> **Directions for this task**:
For each entry, repeat the text exactly and omit any picture it holds.

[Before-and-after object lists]
========================================

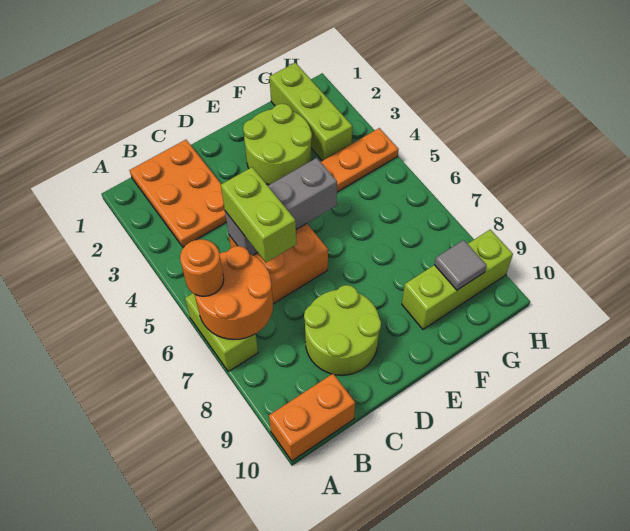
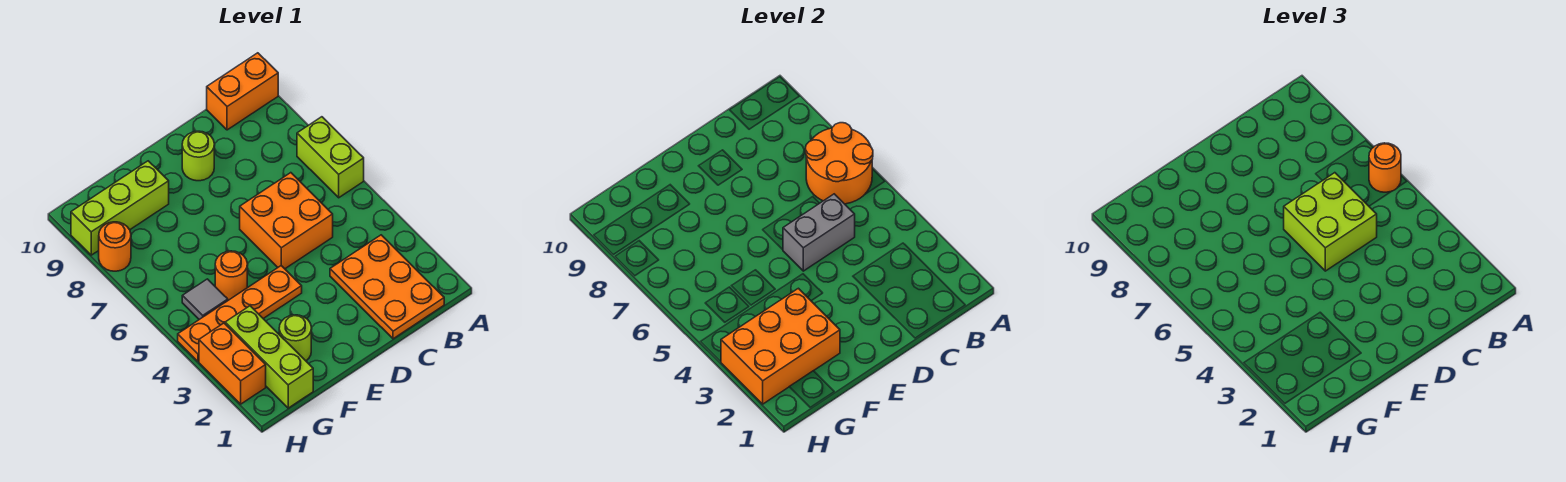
grey brick C5:E5 level 2 -> grey brick C5:D5 level 2
lime brick C5:C6 level 3 -> lime brick C5:D6 level 3
lime round brick C8:D9 level 1 -> lime round brick D9 level 1
lime round brick E2:F3 level 1 -> lime round brick F2 level 1
none -> orange brick F2:H3 level 2
none -> orange round brick F5 level 1
grey tile G9 level 2 -> grey tile G5 level 1
none -> orange brick H2:H3 level 1
none -> orange round brick H8 level 1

========================================

> **Task response**:
grey brick C5:E5 level 2 -> grey brick C5:D5 level 2
lime brick C5:C6 level 3 -> lime brick C5:D6 level 3
lime round brick C8:D9 level 1 -> lime round brick D9 level 1
lime round brick E2:F3 level 1 -> lime round brick F2 level 1
none -> orange brick F2:H3 level 2
none -> orange round brick F5 level 1
grey tile G9 level 2 -> grey tile G5 level 1
none -> orange brick H2:H3 level 1
none -> orange round brick H8 level 1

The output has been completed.